» Work to complete
Produce a character-for-character copy of the data below.

------ Material for this task ------

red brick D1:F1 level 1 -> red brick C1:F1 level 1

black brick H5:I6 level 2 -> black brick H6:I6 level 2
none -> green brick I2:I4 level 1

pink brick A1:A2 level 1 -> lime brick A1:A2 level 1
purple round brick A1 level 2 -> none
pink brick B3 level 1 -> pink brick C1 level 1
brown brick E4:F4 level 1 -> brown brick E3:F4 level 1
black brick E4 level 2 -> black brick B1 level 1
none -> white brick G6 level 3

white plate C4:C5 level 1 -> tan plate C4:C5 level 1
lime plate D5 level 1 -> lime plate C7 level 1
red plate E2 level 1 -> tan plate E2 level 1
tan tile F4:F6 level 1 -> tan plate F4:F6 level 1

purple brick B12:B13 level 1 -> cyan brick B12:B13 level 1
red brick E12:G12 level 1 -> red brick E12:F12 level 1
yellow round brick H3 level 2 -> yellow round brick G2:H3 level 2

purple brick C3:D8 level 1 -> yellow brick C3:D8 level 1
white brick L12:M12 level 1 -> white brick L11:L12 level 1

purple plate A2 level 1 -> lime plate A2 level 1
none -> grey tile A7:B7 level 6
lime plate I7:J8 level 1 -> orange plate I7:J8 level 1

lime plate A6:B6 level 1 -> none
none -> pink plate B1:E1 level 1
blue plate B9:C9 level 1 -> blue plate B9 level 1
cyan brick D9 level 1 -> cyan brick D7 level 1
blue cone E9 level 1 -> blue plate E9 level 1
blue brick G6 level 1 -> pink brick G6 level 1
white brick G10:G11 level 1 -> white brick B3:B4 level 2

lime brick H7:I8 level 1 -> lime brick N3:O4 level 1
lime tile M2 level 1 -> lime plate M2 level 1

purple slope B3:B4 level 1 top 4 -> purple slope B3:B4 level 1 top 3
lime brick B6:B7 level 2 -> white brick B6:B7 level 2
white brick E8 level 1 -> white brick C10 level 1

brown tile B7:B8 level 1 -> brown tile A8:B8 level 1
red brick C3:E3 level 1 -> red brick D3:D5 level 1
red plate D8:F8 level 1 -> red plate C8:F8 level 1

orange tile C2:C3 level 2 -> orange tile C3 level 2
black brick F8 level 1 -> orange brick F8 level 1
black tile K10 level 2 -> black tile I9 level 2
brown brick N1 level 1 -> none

------

» Output of the exercise
red brick D1:F1 level 1 -> red brick C1:F1 level 1

black brick H5:I6 level 2 -> black brick H6:I6 level 2
none -> green brick I2:I4 level 1

pink brick A1:A2 level 1 -> lime brick A1:A2 level 1
purple round brick A1 level 2 -> none
pink brick B3 level 1 -> pink brick C1 level 1
brown brick E4:F4 level 1 -> brown brick E3:F4 level 1
black brick E4 level 2 -> black brick B1 level 1
none -> white brick G6 level 3

white plate C4:C5 level 1 -> tan plate C4:C5 level 1
lime plate D5 level 1 -> lime plate C7 level 1
red plate E2 level 1 -> tan plate E2 level 1
tan tile F4:F6 level 1 -> tan plate F4:F6 level 1

purple brick B12:B13 level 1 -> cyan brick B12:B13 level 1
red brick E12:G12 level 1 -> red brick E12:F12 level 1
yellow round brick H3 level 2 -> yellow round brick G2:H3 level 2

purple brick C3:D8 level 1 -> yellow brick C3:D8 level 1
white brick L12:M12 level 1 -> white brick L11:L12 level 1

purple plate A2 level 1 -> lime plate A2 level 1
none -> grey tile A7:B7 level 6
lime plate I7:J8 level 1 -> orange plate I7:J8 level 1

lime plate A6:B6 level 1 -> none
none -> pink plate B1:E1 level 1
blue plate B9:C9 level 1 -> blue plate B9 level 1
cyan brick D9 level 1 -> cyan brick D7 level 1
blue cone E9 level 1 -> blue plate E9 level 1
blue brick G6 level 1 -> pink brick G6 level 1
white brick G10:G11 level 1 -> white brick B3:B4 level 2

lime brick H7:I8 level 1 -> lime brick N3:O4 level 1
lime tile M2 level 1 -> lime plate M2 level 1

purple slope B3:B4 level 1 top 4 -> purple slope B3:B4 level 1 top 3
lime brick B6:B7 level 2 -> white brick B6:B7 level 2
white brick E8 level 1 -> white brick C10 level 1

brown tile B7:B8 level 1 -> brown tile A8:B8 level 1
red brick C3:E3 level 1 -> red brick D3:D5 level 1
red plate D8:F8 level 1 -> red plate C8:F8 level 1

orange tile C2:C3 level 2 -> orange tile C3 level 2
black brick F8 level 1 -> orange brick F8 level 1
black tile K10 level 2 -> black tile I9 level 2
brown brick N1 level 1 -> none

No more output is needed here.